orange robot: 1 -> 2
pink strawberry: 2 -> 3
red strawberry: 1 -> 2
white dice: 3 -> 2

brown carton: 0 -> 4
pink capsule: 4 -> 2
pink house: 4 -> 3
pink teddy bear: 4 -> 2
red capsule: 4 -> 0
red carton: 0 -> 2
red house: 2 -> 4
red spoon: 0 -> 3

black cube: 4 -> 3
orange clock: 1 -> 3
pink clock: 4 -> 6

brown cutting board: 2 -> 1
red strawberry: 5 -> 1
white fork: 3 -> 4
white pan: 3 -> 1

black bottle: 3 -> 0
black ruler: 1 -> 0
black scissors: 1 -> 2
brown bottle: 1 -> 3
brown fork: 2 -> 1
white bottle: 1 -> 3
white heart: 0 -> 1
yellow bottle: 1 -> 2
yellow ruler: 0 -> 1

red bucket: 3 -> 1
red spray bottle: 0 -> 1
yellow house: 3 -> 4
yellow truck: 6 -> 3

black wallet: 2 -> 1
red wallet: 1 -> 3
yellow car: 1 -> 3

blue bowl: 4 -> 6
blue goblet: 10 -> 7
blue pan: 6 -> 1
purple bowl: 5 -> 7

■ ■ ■ ■

→ EXERCISE
In the listing above, find the line containing "red house: 2 -> 4", then reproduce it and each line after it through the end, exactly and with nothing added.

→ ANSWER SECTION
red house: 2 -> 4
red spoon: 0 -> 3

black cube: 4 -> 3
orange clock: 1 -> 3
pink clock: 4 -> 6

brown cutting board: 2 -> 1
red strawberry: 5 -> 1
white fork: 3 -> 4
white pan: 3 -> 1

black bottle: 3 -> 0
black ruler: 1 -> 0
black scissors: 1 -> 2
brown bottle: 1 -> 3
brown fork: 2 -> 1
white bottle: 1 -> 3
white heart: 0 -> 1
yellow bottle: 1 -> 2
yellow ruler: 0 -> 1

red bucket: 3 -> 1
red spray bottle: 0 -> 1
yellow house: 3 -> 4
yellow truck: 6 -> 3

black wallet: 2 -> 1
red wallet: 1 -> 3
yellow car: 1 -> 3

blue bowl: 4 -> 6
blue goblet: 10 -> 7
blue pan: 6 -> 1
purple bowl: 5 -> 7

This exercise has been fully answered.